• DESCRIPTION OF THE TASK
Every line from the one with "brown trapezoid: moved" to the one with "red pentagon at", including those two, is to be copied exactly; all other lines of the entries below are left out.

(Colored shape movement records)
--- --- ---

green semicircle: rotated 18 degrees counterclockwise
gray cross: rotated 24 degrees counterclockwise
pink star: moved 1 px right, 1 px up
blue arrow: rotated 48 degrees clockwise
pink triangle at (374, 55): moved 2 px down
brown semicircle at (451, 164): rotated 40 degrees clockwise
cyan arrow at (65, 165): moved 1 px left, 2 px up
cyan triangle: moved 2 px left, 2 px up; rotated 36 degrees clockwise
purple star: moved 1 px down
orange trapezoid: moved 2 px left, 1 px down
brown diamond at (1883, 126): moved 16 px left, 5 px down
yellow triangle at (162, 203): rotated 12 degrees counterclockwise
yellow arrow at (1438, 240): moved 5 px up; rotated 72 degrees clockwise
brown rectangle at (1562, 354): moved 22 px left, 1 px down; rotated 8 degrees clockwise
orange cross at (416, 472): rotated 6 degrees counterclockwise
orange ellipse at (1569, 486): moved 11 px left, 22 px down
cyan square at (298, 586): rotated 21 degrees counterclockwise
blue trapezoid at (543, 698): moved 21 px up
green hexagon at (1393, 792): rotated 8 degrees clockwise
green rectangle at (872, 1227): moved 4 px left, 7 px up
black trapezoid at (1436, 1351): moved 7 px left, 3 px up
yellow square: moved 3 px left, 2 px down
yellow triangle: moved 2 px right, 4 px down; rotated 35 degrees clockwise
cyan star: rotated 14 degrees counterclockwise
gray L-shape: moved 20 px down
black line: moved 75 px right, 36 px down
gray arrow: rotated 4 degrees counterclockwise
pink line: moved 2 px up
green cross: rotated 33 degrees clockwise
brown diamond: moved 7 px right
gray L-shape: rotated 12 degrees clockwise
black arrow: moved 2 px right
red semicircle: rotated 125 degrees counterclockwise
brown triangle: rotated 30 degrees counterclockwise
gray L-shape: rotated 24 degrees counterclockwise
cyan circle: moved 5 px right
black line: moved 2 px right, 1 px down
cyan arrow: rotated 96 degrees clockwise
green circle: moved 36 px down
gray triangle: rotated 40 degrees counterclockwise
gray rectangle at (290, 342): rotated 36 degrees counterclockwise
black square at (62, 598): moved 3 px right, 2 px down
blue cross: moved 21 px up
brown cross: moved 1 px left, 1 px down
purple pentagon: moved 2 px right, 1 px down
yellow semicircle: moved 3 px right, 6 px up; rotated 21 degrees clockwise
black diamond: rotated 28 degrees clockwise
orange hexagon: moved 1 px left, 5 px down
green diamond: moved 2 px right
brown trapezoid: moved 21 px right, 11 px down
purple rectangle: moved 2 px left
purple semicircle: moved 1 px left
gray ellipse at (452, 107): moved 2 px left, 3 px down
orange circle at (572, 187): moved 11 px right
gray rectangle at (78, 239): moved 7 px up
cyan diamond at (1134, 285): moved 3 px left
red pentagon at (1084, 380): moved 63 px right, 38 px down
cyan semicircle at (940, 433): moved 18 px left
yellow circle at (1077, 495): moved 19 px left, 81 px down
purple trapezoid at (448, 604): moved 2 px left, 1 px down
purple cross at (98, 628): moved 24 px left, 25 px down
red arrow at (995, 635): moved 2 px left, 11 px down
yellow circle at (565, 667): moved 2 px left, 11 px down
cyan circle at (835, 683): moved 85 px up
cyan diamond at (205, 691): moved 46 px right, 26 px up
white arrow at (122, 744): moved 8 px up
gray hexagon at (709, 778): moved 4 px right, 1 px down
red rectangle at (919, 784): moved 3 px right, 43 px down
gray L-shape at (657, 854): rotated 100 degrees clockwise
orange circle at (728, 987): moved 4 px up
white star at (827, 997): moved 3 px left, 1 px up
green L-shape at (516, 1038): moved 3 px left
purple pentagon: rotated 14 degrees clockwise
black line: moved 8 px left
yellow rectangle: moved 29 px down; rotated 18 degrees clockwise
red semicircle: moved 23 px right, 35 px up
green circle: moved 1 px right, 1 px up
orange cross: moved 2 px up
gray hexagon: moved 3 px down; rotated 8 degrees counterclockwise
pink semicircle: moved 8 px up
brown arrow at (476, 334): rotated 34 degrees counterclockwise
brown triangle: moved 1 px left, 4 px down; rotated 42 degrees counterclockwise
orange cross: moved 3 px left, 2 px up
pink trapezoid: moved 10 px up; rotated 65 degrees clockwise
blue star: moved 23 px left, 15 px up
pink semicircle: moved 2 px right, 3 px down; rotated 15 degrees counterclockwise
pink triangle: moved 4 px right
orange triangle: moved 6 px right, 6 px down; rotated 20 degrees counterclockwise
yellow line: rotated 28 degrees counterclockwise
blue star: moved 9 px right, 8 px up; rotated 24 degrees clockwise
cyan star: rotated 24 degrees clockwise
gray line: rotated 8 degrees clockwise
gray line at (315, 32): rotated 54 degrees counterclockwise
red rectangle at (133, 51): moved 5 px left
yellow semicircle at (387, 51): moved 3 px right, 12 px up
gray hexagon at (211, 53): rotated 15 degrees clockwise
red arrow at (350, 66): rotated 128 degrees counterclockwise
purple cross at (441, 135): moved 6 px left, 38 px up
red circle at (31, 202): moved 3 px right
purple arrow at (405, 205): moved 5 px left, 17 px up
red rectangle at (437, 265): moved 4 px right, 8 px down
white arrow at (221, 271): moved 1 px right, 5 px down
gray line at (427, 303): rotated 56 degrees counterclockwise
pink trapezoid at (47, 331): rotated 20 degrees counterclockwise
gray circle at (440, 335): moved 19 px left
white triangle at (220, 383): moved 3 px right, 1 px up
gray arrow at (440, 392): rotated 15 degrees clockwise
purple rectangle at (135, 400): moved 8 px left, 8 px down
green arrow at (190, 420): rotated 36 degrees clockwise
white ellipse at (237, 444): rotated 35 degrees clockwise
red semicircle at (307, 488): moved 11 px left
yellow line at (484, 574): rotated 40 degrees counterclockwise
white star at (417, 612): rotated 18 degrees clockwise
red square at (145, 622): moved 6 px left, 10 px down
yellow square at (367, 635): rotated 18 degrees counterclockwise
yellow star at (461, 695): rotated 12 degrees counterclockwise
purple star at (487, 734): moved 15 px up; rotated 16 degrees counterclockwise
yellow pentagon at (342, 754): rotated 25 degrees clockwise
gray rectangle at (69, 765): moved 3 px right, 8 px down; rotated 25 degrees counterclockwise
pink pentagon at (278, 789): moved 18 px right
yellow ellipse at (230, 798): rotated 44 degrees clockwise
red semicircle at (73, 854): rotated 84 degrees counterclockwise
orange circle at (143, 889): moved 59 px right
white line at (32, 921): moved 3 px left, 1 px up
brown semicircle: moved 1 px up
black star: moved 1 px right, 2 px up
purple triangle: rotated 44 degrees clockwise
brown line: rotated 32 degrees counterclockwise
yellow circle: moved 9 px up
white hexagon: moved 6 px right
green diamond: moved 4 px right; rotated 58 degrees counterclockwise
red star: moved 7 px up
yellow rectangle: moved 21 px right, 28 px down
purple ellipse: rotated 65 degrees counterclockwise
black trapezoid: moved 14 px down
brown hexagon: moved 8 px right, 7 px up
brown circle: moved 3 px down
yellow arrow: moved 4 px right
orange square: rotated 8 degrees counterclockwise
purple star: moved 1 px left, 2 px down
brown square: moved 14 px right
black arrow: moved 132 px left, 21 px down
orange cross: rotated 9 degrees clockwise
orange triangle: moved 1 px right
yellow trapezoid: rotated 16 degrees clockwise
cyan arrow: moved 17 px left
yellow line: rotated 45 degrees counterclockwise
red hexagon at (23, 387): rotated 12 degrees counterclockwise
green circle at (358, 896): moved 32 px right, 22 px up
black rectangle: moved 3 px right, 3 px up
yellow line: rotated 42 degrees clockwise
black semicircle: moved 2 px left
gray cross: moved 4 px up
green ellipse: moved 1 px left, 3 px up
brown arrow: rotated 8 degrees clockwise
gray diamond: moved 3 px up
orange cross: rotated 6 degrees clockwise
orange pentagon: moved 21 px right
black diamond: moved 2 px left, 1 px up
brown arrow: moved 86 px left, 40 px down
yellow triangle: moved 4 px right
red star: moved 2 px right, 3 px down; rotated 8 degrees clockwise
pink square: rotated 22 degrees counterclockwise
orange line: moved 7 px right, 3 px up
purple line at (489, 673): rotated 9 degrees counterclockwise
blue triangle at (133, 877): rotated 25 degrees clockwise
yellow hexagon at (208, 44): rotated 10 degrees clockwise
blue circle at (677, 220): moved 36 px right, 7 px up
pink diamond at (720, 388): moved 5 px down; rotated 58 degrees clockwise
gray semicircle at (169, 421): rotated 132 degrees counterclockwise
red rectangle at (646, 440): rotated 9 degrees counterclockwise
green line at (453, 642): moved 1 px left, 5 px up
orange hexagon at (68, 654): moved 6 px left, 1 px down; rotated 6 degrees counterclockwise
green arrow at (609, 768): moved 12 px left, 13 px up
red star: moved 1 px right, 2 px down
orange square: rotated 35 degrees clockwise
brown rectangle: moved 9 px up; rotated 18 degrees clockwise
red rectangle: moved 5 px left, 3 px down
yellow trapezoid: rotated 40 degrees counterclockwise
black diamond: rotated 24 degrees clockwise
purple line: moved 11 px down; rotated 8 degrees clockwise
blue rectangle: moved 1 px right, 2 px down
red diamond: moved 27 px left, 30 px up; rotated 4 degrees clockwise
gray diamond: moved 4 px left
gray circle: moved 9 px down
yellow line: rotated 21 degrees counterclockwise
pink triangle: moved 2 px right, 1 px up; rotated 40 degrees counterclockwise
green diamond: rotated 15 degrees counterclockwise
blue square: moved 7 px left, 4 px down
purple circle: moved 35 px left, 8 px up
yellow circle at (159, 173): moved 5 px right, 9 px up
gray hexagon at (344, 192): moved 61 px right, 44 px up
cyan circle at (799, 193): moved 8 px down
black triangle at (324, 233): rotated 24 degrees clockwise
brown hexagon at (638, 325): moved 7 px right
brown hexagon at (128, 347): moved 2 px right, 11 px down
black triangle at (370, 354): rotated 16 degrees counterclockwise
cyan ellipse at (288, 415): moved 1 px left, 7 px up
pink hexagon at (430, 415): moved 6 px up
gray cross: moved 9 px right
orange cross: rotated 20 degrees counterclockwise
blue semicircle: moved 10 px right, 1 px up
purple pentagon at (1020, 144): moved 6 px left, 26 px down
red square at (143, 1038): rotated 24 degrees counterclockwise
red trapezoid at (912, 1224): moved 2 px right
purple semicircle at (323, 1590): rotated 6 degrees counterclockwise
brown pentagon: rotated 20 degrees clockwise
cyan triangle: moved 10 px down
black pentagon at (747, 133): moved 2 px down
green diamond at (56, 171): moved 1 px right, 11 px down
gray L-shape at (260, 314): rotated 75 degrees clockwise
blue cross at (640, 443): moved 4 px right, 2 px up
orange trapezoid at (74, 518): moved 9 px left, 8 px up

--- --- ---

• RESPONSE FOR THIS EXERCISE
brown trapezoid: moved 21 px right, 11 px down
purple rectangle: moved 2 px left
purple semicircle: moved 1 px left
gray ellipse at (452, 107): moved 2 px left, 3 px down
orange circle at (572, 187): moved 11 px right
gray rectangle at (78, 239): moved 7 px up
cyan diamond at (1134, 285): moved 3 px left
red pentagon at (1084, 380): moved 63 px right, 38 px down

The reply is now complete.